Problem requirements:
Reproduce verbatim the line where "D7: diode (A DGND, K NET3) -> none" occurs, along with all following lines down to the last line of the data.

Raw data:
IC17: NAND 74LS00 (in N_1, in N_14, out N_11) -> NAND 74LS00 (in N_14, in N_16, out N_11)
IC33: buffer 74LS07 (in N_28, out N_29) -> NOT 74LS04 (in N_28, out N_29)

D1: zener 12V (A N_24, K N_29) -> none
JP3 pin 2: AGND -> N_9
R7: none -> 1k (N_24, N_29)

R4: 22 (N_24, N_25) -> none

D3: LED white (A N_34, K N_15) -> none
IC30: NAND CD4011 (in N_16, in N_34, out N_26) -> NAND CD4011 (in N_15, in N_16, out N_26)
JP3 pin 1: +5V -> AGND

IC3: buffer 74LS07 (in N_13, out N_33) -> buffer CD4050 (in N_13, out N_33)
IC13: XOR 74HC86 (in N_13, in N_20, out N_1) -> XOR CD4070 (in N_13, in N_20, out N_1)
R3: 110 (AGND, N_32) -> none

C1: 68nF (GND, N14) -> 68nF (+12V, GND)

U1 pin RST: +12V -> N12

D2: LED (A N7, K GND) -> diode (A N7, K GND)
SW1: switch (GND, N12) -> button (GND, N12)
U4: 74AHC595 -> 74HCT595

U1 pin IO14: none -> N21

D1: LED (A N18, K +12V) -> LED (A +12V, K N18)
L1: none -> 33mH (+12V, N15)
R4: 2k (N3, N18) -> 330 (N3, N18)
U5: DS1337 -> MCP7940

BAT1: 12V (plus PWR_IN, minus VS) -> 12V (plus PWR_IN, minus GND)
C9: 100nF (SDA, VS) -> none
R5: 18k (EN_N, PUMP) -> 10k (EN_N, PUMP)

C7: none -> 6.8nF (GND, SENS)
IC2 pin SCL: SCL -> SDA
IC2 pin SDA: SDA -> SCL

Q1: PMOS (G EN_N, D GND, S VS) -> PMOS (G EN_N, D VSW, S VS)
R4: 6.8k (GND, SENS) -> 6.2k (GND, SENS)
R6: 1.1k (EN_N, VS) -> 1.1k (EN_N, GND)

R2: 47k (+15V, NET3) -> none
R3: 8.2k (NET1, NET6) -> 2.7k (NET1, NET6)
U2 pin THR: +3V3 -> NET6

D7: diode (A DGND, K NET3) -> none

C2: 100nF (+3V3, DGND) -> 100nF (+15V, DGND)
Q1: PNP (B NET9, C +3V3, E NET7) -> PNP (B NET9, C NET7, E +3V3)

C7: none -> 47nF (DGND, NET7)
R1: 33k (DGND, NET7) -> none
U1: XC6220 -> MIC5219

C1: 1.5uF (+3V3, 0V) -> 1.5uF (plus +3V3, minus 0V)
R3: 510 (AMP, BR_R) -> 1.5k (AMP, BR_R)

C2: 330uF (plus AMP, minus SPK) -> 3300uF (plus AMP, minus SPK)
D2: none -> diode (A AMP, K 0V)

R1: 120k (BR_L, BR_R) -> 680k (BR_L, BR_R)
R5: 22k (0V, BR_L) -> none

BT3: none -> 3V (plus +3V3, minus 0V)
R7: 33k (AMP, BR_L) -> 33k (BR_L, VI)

Solution to this exercise:
D7: diode (A DGND, K NET3) -> none

C2: 100nF (+3V3, DGND) -> 100nF (+15V, DGND)
Q1: PNP (B NET9, C +3V3, E NET7) -> PNP (B NET9, C NET7, E +3V3)

C7: none -> 47nF (DGND, NET7)
R1: 33k (DGND, NET7) -> none
U1: XC6220 -> MIC5219

C1: 1.5uF (+3V3, 0V) -> 1.5uF (plus +3V3, minus 0V)
R3: 510 (AMP, BR_R) -> 1.5k (AMP, BR_R)

C2: 330uF (plus AMP, minus SPK) -> 3300uF (plus AMP, minus SPK)
D2: none -> diode (A AMP, K 0V)

R1: 120k (BR_L, BR_R) -> 680k (BR_L, BR_R)
R5: 22k (0V, BR_L) -> none

BT3: none -> 3V (plus +3V3, minus 0V)
R7: 33k (AMP, BR_L) -> 33k (BR_L, VI)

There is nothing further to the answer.